Change detection outputs:
- - -

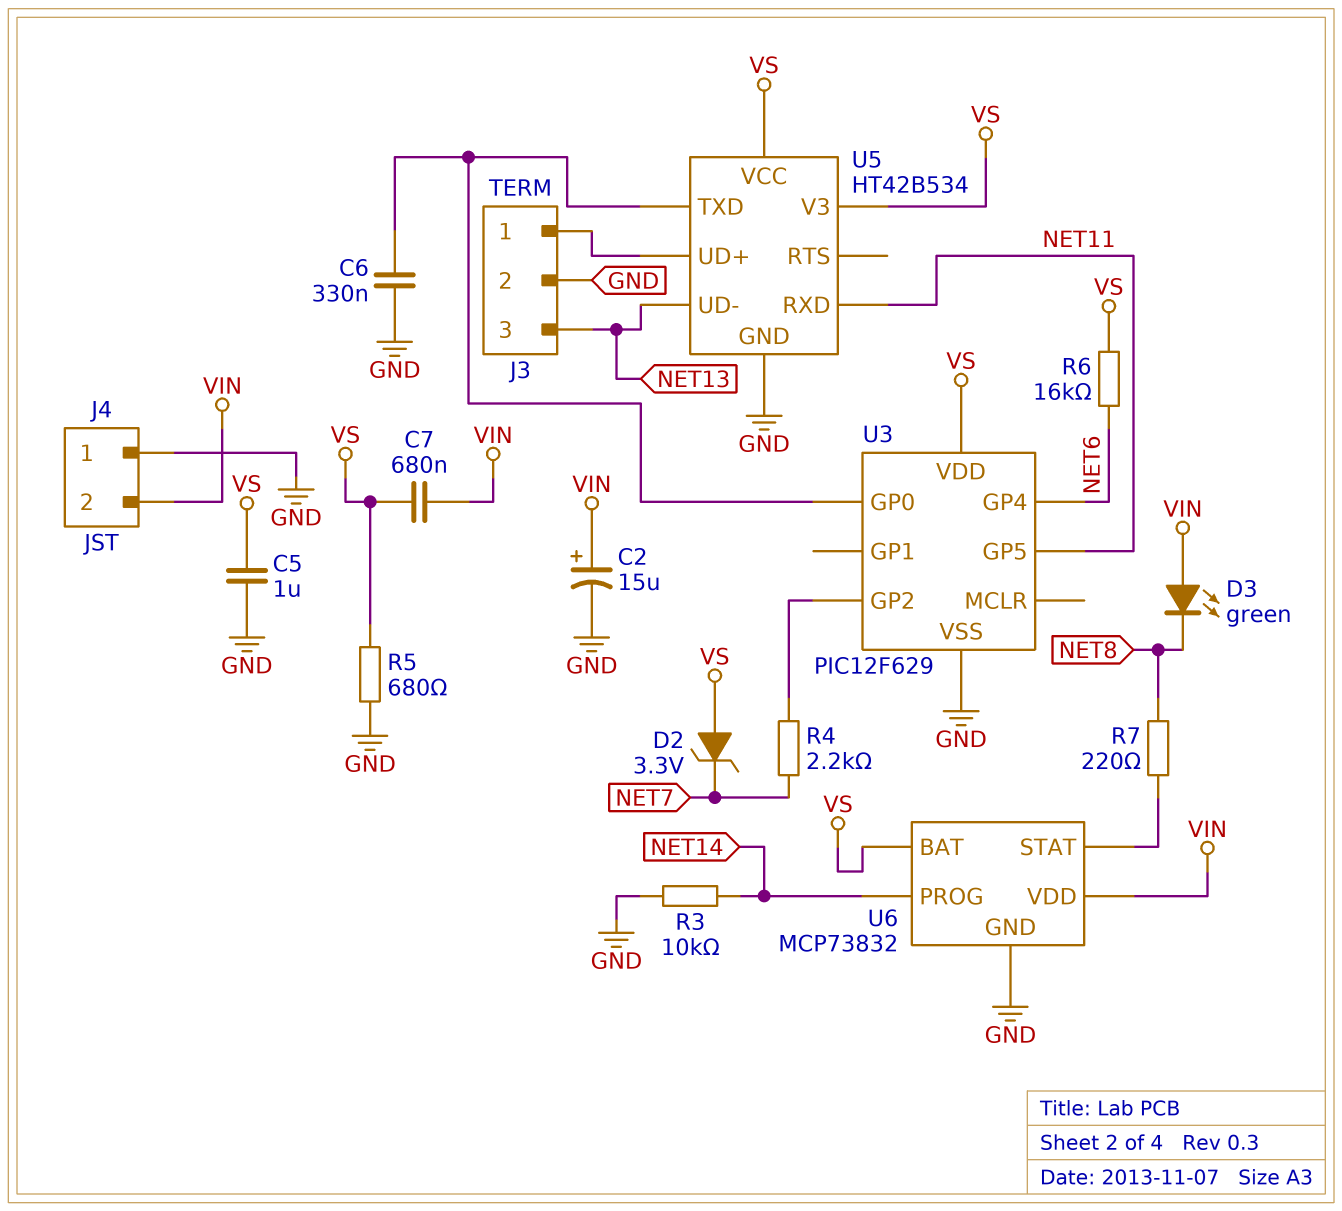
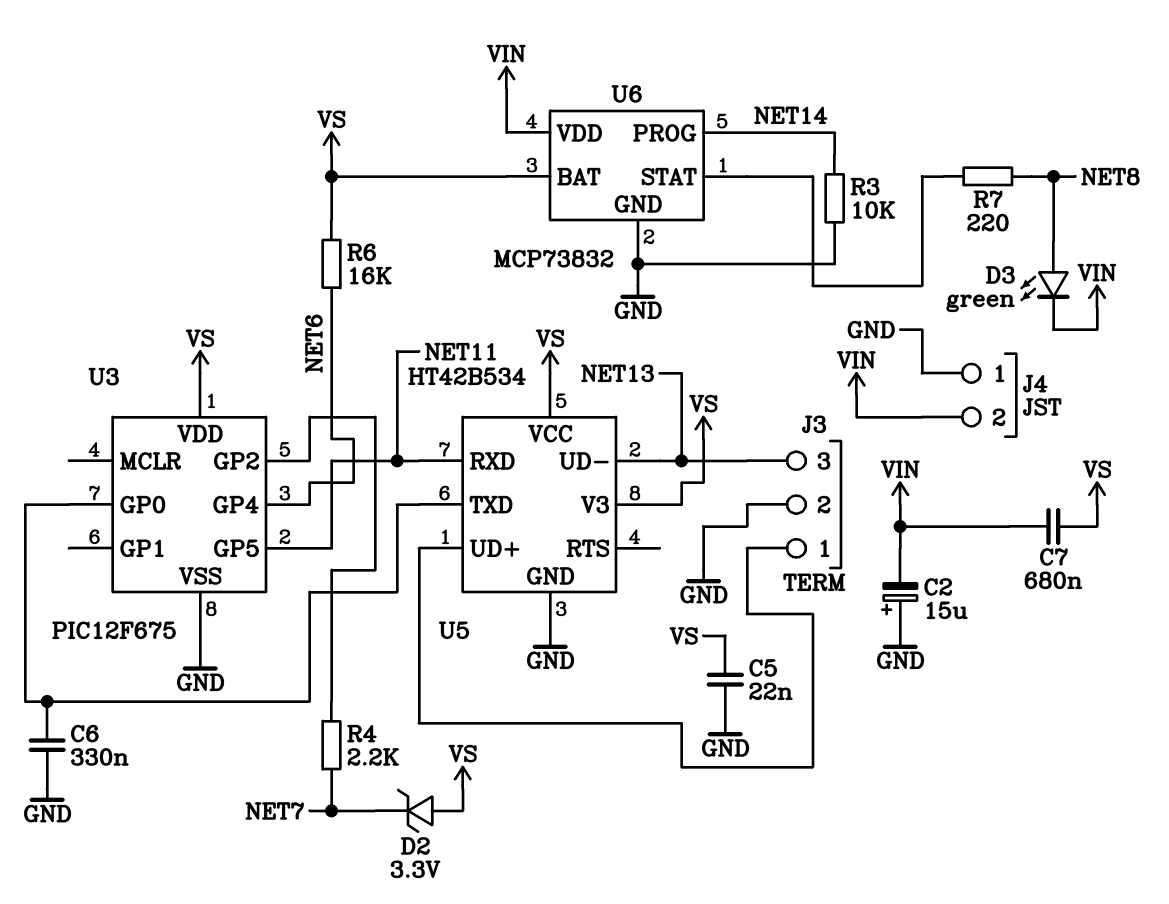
C2: 15uF (plus VIN, minus GND) -> 15uF (plus GND, minus VIN)
C5: 1uF (GND, VS) -> 22nF (GND, VS)
D3: LED green (A VIN, K NET8) -> LED green (A NET8, K VIN)
R5: 680 (GND, VS) -> none
U3: PIC12F629 -> PIC12F675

- - -

Task statement: An exact reproduction of the data is needed, with no pictures included.

Written reply:
C2: 15uF (plus VIN, minus GND) -> 15uF (plus GND, minus VIN)
C5: 1uF (GND, VS) -> 22nF (GND, VS)
D3: LED green (A VIN, K NET8) -> LED green (A NET8, K VIN)
R5: 680 (GND, VS) -> none
U3: PIC12F629 -> PIC12F675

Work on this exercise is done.